REQUIRED ACTION
Please set down the records below exactly as they appear.
========================================================================
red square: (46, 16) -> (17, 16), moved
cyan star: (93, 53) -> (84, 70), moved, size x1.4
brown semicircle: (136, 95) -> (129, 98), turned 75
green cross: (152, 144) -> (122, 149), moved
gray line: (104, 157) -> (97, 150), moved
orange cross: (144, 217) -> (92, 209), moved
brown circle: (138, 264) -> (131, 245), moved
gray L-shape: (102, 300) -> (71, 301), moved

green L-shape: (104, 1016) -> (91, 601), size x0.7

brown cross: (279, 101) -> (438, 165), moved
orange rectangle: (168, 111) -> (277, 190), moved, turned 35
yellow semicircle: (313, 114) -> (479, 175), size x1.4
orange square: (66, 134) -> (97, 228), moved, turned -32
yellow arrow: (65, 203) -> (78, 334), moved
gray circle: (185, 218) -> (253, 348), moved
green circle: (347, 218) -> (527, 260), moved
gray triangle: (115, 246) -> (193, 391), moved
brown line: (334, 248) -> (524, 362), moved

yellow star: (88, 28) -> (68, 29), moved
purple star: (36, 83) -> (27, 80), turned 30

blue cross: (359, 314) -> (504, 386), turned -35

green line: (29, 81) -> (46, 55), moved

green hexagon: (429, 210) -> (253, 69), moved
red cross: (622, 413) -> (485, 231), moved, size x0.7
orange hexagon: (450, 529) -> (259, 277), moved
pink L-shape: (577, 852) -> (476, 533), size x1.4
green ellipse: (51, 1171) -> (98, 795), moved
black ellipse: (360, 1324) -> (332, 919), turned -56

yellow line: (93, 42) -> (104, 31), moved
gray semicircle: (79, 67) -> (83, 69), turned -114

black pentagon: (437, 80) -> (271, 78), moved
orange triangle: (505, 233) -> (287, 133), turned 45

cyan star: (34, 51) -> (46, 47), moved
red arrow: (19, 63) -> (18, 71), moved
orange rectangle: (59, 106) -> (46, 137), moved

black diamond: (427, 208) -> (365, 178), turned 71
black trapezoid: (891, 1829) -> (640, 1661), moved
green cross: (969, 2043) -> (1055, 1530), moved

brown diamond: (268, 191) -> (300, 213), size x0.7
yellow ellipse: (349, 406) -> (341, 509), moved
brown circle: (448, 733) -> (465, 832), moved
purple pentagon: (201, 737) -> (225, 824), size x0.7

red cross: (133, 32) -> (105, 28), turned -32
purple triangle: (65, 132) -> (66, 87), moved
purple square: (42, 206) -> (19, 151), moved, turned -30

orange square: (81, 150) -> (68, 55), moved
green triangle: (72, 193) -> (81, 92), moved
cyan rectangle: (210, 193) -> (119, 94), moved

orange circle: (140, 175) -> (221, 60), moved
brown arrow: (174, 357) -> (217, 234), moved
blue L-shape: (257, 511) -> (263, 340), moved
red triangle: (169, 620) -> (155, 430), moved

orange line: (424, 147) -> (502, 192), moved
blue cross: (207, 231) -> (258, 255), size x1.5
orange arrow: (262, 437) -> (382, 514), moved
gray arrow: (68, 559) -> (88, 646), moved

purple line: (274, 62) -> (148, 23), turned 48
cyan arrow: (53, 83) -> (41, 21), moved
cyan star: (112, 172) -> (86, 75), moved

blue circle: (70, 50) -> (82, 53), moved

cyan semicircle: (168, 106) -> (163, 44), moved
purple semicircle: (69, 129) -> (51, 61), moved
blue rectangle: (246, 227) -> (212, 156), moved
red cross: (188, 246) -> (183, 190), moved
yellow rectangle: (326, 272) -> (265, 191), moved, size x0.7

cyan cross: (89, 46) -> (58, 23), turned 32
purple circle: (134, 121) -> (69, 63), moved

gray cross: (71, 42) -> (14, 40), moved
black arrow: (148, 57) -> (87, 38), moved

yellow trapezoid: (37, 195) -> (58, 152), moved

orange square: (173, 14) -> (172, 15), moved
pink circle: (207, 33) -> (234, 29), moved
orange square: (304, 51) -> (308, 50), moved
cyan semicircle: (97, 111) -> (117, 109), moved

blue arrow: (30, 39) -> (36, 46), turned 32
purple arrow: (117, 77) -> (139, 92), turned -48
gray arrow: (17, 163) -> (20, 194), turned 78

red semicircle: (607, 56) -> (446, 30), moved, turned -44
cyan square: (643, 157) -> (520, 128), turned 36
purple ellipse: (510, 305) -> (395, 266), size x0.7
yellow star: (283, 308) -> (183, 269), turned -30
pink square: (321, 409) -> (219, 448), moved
========================================================================
RESPONSE BELOW
red square: (46, 16) -> (17, 16), moved
cyan star: (93, 53) -> (84, 70), moved, size x1.4
brown semicircle: (136, 95) -> (129, 98), turned 75
green cross: (152, 144) -> (122, 149), moved
gray line: (104, 157) -> (97, 150), moved
orange cross: (144, 217) -> (92, 209), moved
brown circle: (138, 264) -> (131, 245), moved
gray L-shape: (102, 300) -> (71, 301), moved

green L-shape: (104, 1016) -> (91, 601), size x0.7

brown cross: (279, 101) -> (438, 165), moved
orange rectangle: (168, 111) -> (277, 190), moved, turned 35
yellow semicircle: (313, 114) -> (479, 175), size x1.4
orange square: (66, 134) -> (97, 228), moved, turned -32
yellow arrow: (65, 203) -> (78, 334), moved
gray circle: (185, 218) -> (253, 348), moved
green circle: (347, 218) -> (527, 260), moved
gray triangle: (115, 246) -> (193, 391), moved
brown line: (334, 248) -> (524, 362), moved

yellow star: (88, 28) -> (68, 29), moved
purple star: (36, 83) -> (27, 80), turned 30

blue cross: (359, 314) -> (504, 386), turned -35

green line: (29, 81) -> (46, 55), moved

green hexagon: (429, 210) -> (253, 69), moved
red cross: (622, 413) -> (485, 231), moved, size x0.7
orange hexagon: (450, 529) -> (259, 277), moved
pink L-shape: (577, 852) -> (476, 533), size x1.4
green ellipse: (51, 1171) -> (98, 795), moved
black ellipse: (360, 1324) -> (332, 919), turned -56

yellow line: (93, 42) -> (104, 31), moved
gray semicircle: (79, 67) -> (83, 69), turned -114

black pentagon: (437, 80) -> (271, 78), moved
orange triangle: (505, 233) -> (287, 133), turned 45

cyan star: (34, 51) -> (46, 47), moved
red arrow: (19, 63) -> (18, 71), moved
orange rectangle: (59, 106) -> (46, 137), moved

black diamond: (427, 208) -> (365, 178), turned 71
black trapezoid: (891, 1829) -> (640, 1661), moved
green cross: (969, 2043) -> (1055, 1530), moved

brown diamond: (268, 191) -> (300, 213), size x0.7
yellow ellipse: (349, 406) -> (341, 509), moved
brown circle: (448, 733) -> (465, 832), moved
purple pentagon: (201, 737) -> (225, 824), size x0.7

red cross: (133, 32) -> (105, 28), turned -32
purple triangle: (65, 132) -> (66, 87), moved
purple square: (42, 206) -> (19, 151), moved, turned -30

orange square: (81, 150) -> (68, 55), moved
green triangle: (72, 193) -> (81, 92), moved
cyan rectangle: (210, 193) -> (119, 94), moved

orange circle: (140, 175) -> (221, 60), moved
brown arrow: (174, 357) -> (217, 234), moved
blue L-shape: (257, 511) -> (263, 340), moved
red triangle: (169, 620) -> (155, 430), moved

orange line: (424, 147) -> (502, 192), moved
blue cross: (207, 231) -> (258, 255), size x1.5
orange arrow: (262, 437) -> (382, 514), moved
gray arrow: (68, 559) -> (88, 646), moved

purple line: (274, 62) -> (148, 23), turned 48
cyan arrow: (53, 83) -> (41, 21), moved
cyan star: (112, 172) -> (86, 75), moved

blue circle: (70, 50) -> (82, 53), moved

cyan semicircle: (168, 106) -> (163, 44), moved
purple semicircle: (69, 129) -> (51, 61), moved
blue rectangle: (246, 227) -> (212, 156), moved
red cross: (188, 246) -> (183, 190), moved
yellow rectangle: (326, 272) -> (265, 191), moved, size x0.7

cyan cross: (89, 46) -> (58, 23), turned 32
purple circle: (134, 121) -> (69, 63), moved

gray cross: (71, 42) -> (14, 40), moved
black arrow: (148, 57) -> (87, 38), moved

yellow trapezoid: (37, 195) -> (58, 152), moved

orange square: (173, 14) -> (172, 15), moved
pink circle: (207, 33) -> (234, 29), moved
orange square: (304, 51) -> (308, 50), moved
cyan semicircle: (97, 111) -> (117, 109), moved

blue arrow: (30, 39) -> (36, 46), turned 32
purple arrow: (117, 77) -> (139, 92), turned -48
gray arrow: (17, 163) -> (20, 194), turned 78

red semicircle: (607, 56) -> (446, 30), moved, turned -44
cyan square: (643, 157) -> (520, 128), turned 36
purple ellipse: (510, 305) -> (395, 266), size x0.7
yellow star: (283, 308) -> (183, 269), turned -30
pink square: (321, 409) -> (219, 448), moved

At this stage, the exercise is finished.